Using the listing below, set down each line from the line containing "turquoise_fepota [588 502]" through the line containing "pink_damiri [504 352]", both ends included, exactly and with nothing added.

**Excerpted data**
-------
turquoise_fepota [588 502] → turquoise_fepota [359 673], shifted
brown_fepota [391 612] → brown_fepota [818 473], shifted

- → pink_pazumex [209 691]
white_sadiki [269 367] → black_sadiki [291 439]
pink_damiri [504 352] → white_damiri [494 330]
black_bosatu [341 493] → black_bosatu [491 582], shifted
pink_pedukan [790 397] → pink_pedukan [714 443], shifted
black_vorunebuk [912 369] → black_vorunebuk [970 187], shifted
-------
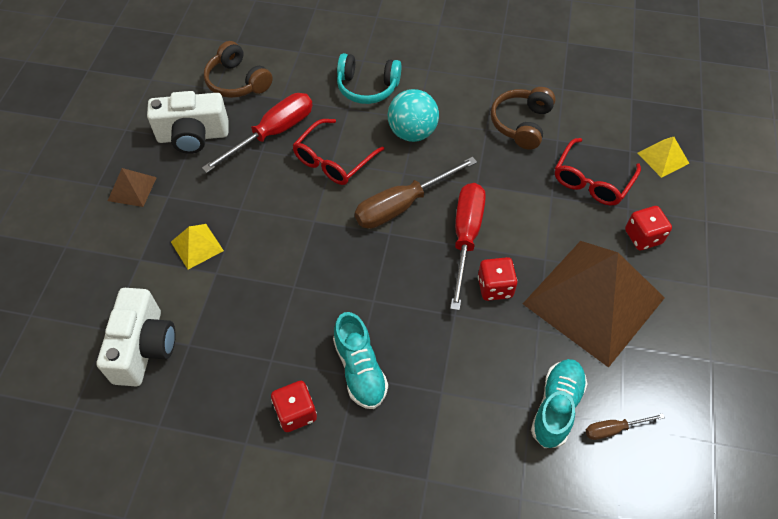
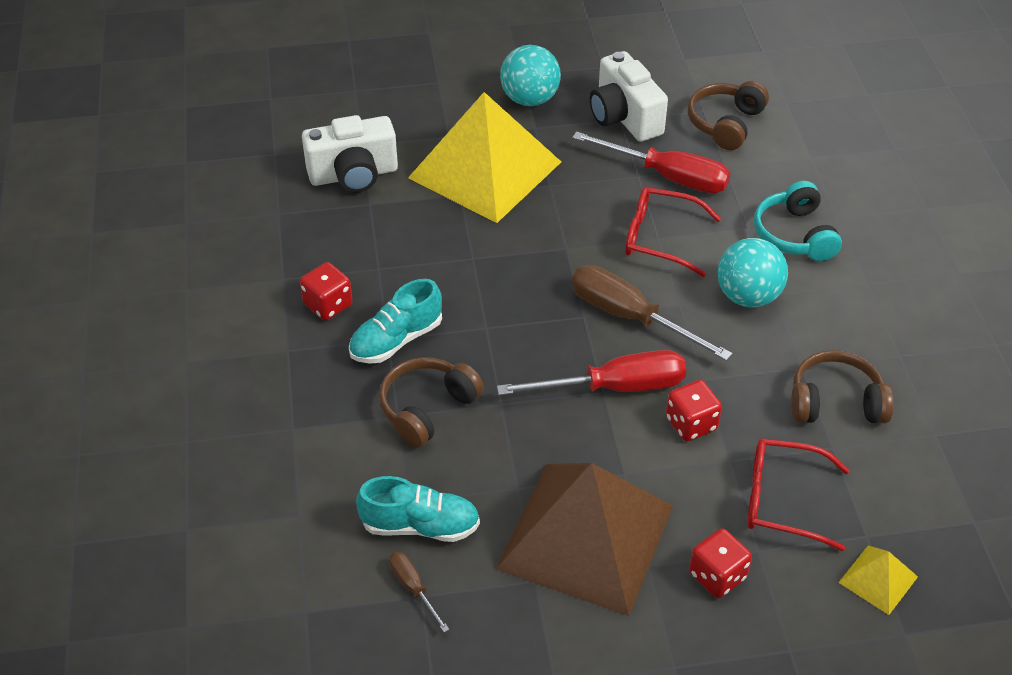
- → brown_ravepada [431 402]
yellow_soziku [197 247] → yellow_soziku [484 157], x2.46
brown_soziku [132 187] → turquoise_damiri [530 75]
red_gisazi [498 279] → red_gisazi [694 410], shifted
-------
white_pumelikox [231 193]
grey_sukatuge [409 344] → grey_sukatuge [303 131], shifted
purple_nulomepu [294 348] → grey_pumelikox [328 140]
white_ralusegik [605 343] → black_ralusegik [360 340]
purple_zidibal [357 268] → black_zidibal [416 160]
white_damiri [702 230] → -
-------
**Answer to the problem**
turquoise_fepota [588 502] → turquoise_fepota [359 673], shifted
brown_fepota [391 612] → brown_fepota [818 473], shifted

- → pink_pazumex [209 691]
white_sadiki [269 367] → black_sadiki [291 439]
pink_damiri [504 352] → white_damiri [494 330]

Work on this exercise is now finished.